▸ **DATA PROVIDED**

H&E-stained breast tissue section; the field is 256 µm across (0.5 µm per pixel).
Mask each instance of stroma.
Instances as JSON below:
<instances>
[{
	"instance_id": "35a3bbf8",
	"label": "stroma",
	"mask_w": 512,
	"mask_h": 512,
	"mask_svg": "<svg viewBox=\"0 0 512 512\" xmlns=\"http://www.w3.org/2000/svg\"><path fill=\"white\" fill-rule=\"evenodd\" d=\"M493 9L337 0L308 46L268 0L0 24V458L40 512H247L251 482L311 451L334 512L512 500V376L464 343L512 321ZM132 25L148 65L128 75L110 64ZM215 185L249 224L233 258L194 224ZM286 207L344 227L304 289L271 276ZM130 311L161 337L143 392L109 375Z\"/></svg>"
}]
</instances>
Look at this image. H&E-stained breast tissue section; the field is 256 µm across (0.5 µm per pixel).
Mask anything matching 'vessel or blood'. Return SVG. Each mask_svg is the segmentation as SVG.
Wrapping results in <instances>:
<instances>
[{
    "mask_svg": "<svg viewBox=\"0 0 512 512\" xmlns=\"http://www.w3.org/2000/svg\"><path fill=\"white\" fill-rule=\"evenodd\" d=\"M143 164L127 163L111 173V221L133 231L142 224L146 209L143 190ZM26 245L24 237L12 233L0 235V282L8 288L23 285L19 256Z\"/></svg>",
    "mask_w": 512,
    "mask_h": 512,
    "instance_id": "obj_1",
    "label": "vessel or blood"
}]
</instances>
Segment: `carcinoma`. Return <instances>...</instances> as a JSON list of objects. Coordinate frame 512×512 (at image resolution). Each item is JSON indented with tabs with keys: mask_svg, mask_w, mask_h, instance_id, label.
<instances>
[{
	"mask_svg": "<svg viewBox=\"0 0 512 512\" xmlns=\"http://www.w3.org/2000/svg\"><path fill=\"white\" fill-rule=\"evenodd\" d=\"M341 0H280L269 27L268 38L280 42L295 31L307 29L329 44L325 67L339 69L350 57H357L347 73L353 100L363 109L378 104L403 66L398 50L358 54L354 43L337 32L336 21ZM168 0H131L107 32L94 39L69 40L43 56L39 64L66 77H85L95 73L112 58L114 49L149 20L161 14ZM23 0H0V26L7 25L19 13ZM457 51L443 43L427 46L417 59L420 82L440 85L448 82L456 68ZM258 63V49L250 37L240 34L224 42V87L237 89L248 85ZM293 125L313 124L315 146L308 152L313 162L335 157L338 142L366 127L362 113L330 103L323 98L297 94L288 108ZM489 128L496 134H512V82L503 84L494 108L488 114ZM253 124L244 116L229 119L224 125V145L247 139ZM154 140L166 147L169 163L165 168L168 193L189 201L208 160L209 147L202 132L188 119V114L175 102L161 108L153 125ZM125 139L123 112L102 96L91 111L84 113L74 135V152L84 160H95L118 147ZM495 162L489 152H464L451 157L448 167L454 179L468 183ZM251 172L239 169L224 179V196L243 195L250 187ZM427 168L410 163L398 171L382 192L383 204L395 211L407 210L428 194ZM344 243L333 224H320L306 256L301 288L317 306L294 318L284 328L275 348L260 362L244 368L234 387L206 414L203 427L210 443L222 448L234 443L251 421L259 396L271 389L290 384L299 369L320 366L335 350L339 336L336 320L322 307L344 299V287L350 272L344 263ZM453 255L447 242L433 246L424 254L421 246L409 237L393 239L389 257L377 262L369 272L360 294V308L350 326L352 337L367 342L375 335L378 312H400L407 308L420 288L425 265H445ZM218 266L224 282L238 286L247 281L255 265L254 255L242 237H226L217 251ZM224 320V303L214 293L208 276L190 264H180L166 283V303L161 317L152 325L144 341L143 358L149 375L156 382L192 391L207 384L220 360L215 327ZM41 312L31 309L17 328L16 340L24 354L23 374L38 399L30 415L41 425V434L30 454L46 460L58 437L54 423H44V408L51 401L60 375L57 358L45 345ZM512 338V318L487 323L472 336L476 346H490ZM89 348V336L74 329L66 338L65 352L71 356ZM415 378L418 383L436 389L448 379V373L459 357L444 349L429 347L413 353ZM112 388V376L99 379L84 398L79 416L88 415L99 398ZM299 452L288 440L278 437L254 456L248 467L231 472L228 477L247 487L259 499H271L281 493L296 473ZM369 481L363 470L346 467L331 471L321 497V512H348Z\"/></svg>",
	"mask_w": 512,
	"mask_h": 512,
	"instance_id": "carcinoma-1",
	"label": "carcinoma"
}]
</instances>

▸ **REQUIRED TASK**
Tally up the lines in the records containing the word "across", then give the count and nothing else.

▸ **OUTPUT**
2